━━━ Listed entries
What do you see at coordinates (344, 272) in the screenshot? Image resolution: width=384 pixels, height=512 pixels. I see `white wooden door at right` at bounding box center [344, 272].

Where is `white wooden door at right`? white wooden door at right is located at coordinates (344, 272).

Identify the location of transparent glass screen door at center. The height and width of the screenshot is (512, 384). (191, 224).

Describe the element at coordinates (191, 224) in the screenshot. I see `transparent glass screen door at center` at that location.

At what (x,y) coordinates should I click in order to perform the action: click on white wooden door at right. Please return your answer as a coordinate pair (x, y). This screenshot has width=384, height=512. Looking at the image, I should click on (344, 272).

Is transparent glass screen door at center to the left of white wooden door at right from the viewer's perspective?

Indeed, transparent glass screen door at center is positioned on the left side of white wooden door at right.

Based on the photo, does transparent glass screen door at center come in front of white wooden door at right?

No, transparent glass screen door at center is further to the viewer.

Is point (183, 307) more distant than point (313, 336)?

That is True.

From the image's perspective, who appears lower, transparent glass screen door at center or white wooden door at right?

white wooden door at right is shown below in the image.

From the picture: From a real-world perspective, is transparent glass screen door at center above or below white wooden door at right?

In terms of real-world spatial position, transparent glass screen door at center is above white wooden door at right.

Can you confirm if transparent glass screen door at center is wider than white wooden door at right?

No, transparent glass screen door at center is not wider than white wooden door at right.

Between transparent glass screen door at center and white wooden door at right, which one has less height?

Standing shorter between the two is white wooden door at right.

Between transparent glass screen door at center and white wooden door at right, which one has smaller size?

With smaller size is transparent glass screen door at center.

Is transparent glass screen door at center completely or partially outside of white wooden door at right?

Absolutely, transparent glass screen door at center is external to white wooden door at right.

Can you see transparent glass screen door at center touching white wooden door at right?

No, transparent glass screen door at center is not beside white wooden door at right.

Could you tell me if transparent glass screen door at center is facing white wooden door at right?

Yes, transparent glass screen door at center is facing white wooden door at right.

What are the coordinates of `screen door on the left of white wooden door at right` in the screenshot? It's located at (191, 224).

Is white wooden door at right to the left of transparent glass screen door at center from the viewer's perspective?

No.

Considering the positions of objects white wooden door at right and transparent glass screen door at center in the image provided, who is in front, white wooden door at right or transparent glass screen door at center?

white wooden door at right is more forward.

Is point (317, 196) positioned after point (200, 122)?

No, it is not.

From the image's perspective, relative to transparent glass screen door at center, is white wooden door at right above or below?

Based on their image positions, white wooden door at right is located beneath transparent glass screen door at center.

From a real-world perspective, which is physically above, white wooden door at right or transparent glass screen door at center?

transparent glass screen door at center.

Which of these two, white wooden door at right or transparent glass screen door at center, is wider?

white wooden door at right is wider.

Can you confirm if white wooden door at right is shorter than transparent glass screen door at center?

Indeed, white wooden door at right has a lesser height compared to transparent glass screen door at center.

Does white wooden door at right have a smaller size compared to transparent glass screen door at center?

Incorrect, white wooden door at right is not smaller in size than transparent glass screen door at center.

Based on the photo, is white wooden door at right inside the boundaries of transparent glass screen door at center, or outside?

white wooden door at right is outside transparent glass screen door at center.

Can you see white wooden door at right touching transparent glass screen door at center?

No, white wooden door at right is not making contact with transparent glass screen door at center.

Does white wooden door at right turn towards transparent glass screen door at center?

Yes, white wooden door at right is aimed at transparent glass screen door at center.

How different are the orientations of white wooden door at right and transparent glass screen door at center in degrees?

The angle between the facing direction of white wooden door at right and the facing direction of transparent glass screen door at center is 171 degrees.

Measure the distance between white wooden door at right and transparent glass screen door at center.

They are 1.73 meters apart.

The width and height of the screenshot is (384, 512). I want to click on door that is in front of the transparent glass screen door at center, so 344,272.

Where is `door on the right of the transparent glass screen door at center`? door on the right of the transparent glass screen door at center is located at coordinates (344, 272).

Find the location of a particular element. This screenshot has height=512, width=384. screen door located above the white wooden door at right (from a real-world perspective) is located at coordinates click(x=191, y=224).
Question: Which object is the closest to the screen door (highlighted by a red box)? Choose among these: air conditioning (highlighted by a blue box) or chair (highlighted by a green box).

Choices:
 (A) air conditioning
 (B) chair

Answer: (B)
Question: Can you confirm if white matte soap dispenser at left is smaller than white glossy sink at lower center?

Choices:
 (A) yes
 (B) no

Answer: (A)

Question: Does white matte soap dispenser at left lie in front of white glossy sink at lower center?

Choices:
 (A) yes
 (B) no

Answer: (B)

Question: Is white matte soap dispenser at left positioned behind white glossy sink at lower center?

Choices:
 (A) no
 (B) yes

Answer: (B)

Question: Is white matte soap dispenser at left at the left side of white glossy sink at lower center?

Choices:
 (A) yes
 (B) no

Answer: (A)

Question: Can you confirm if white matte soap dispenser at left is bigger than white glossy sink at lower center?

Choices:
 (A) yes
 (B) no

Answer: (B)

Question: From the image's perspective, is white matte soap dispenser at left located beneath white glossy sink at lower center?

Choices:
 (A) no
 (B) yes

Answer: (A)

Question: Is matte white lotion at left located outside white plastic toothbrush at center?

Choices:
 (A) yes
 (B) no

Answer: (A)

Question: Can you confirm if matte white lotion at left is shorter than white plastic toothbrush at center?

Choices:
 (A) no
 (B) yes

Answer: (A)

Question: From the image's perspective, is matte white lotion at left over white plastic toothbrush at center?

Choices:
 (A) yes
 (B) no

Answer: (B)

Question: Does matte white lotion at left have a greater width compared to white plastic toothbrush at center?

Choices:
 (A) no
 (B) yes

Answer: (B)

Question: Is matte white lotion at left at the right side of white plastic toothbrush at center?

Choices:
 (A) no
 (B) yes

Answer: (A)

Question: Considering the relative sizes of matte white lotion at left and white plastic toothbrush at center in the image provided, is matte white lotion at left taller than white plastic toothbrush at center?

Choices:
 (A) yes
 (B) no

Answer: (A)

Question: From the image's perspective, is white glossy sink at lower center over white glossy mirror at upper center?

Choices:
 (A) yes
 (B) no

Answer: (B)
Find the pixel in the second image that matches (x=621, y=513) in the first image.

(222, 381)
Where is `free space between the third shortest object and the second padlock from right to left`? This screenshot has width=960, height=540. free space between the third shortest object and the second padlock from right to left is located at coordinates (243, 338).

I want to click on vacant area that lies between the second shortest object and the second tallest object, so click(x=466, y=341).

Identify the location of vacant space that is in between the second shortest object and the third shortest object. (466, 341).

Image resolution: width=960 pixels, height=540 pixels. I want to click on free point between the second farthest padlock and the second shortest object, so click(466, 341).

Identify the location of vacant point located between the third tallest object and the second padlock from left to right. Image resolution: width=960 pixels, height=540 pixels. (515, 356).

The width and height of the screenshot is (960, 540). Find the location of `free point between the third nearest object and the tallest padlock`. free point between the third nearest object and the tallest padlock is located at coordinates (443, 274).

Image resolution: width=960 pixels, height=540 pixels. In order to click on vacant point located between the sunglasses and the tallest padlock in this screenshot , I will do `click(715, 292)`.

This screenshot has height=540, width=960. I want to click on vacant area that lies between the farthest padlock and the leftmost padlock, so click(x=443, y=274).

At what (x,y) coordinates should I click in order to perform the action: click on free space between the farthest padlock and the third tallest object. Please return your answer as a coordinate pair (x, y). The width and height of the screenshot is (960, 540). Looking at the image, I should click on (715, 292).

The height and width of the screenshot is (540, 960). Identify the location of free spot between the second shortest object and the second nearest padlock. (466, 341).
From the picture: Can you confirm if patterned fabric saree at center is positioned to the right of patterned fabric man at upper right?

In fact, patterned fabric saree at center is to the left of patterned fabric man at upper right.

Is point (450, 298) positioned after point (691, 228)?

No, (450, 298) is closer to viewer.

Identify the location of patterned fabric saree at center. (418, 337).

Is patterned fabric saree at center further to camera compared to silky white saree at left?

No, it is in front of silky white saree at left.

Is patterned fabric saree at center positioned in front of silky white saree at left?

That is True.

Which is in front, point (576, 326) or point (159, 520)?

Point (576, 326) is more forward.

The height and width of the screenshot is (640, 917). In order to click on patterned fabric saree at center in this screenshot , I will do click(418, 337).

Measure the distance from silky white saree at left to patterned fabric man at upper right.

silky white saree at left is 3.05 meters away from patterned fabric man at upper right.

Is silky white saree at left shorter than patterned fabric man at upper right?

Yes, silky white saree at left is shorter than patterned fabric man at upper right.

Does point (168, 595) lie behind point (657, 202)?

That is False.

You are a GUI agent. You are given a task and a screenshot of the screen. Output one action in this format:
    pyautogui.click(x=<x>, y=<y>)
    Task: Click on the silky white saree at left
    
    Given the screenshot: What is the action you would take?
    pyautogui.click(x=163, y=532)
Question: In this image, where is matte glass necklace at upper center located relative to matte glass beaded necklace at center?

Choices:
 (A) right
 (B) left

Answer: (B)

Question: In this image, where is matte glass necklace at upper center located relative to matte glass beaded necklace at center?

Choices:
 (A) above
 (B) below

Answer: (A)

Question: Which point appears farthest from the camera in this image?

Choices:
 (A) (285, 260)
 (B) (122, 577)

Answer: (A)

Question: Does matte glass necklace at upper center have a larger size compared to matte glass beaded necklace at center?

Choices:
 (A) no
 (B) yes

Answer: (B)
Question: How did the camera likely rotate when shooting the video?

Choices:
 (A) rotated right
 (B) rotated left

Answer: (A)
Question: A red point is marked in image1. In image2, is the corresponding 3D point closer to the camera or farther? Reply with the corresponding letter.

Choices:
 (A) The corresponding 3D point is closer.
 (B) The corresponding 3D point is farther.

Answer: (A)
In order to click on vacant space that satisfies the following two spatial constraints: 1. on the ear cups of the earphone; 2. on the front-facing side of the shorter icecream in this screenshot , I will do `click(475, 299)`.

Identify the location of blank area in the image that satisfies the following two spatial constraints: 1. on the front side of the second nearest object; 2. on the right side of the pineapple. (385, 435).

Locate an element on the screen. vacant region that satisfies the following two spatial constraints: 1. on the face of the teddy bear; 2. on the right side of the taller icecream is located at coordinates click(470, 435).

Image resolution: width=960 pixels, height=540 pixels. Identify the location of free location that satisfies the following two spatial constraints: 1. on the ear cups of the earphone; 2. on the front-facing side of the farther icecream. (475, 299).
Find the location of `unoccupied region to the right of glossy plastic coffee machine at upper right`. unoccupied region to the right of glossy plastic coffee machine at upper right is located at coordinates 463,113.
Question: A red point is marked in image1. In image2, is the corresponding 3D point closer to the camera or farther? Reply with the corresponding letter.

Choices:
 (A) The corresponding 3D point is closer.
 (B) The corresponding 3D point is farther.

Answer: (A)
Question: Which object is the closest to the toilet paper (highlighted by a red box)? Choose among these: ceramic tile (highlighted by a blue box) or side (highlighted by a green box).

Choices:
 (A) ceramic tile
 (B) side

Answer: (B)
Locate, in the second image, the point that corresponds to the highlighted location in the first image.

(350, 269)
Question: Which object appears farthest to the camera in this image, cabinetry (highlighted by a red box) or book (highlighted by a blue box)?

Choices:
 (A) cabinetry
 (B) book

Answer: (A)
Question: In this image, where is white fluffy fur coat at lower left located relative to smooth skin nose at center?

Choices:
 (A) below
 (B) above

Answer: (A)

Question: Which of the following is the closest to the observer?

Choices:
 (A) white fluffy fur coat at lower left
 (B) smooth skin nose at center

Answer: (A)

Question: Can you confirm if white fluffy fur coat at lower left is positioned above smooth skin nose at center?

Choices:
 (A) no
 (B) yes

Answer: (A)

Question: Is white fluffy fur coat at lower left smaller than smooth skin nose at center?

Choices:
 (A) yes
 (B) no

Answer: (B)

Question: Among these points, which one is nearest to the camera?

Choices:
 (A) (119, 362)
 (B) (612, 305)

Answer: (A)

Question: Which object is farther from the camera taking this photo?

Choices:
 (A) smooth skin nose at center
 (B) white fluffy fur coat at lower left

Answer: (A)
━━━━━━
Job:
Copy the records word for word, starting at the line with "Does point (168, 595)" and ending with the line with "In order to click on vacant space", both of those lines included.

Expected answer:
Does point (168, 595) lie behind point (657, 202)?

That is False.

You are a GUI agent. You are given a task and a screenshot of the screen. Output one action in this format:
    pyautogui.click(x=<x>, y=<y>)
    Task: Click on the silky white saree at left
    
    Given the screenshot: What is the action you would take?
    pyautogui.click(x=163, y=532)
Question: In this image, where is matte glass necklace at upper center located relative to matte glass beaded necklace at center?

Choices:
 (A) right
 (B) left

Answer: (B)

Question: In this image, where is matte glass necklace at upper center located relative to matte glass beaded necklace at center?

Choices:
 (A) above
 (B) below

Answer: (A)

Question: Which point appears farthest from the camera in this image?

Choices:
 (A) (285, 260)
 (B) (122, 577)

Answer: (A)

Question: Does matte glass necklace at upper center have a larger size compared to matte glass beaded necklace at center?

Choices:
 (A) no
 (B) yes

Answer: (B)
Question: How did the camera likely rotate when shooting the video?

Choices:
 (A) rotated right
 (B) rotated left

Answer: (A)
Question: A red point is marked in image1. In image2, is the corresponding 3D point closer to the camera or farther? Reply with the corresponding letter.

Choices:
 (A) The corresponding 3D point is closer.
 (B) The corresponding 3D point is farther.

Answer: (A)
In order to click on vacant space that satisfies the following two spatial constraints: 1. on the ear cups of the earphone; 2. on the front-facing side of the shorter icecream in this screenshot , I will do `click(475, 299)`.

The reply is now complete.